• [Problem] Without including any pictures, give back all of the data exactly.

Provided data below:

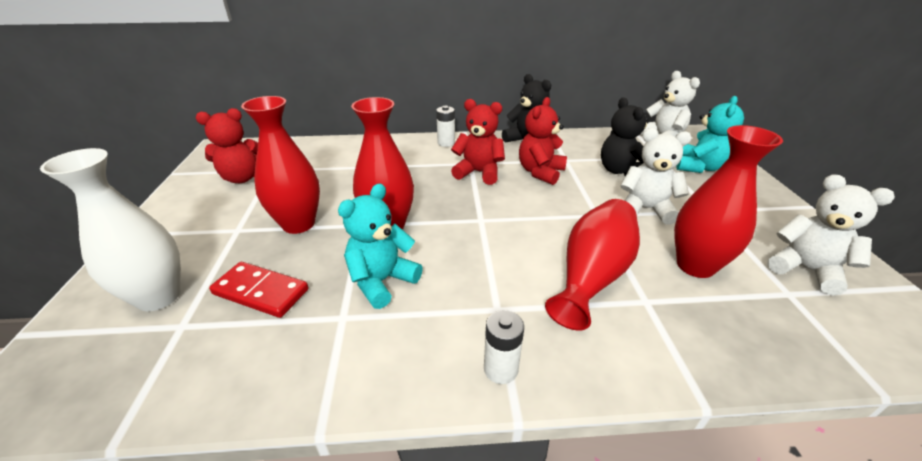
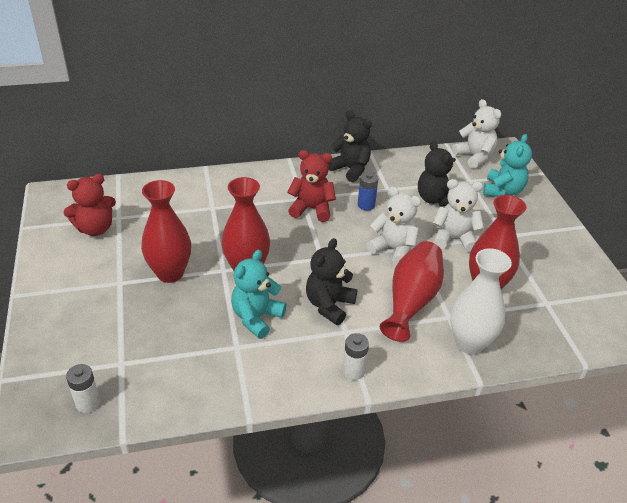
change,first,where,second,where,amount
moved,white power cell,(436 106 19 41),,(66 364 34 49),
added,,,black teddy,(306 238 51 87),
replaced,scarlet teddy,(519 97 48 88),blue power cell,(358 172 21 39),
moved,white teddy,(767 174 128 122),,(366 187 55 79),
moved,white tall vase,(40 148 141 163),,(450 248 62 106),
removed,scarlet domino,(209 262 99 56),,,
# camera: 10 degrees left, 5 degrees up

End of Provided data.

• [Exercise output]
change,first,where,second,where,amount
moved,white power cell,(436 106 19 41),,(66 364 34 49),
added,,,black teddy,(306 238 51 87),
replaced,scarlet teddy,(519 97 48 88),blue power cell,(358 172 21 39),
moved,white teddy,(767 174 128 122),,(366 187 55 79),
moved,white tall vase,(40 148 141 163),,(450 248 62 106),
removed,scarlet domino,(209 262 99 56),,,
# camera: 10 degrees left, 5 degrees up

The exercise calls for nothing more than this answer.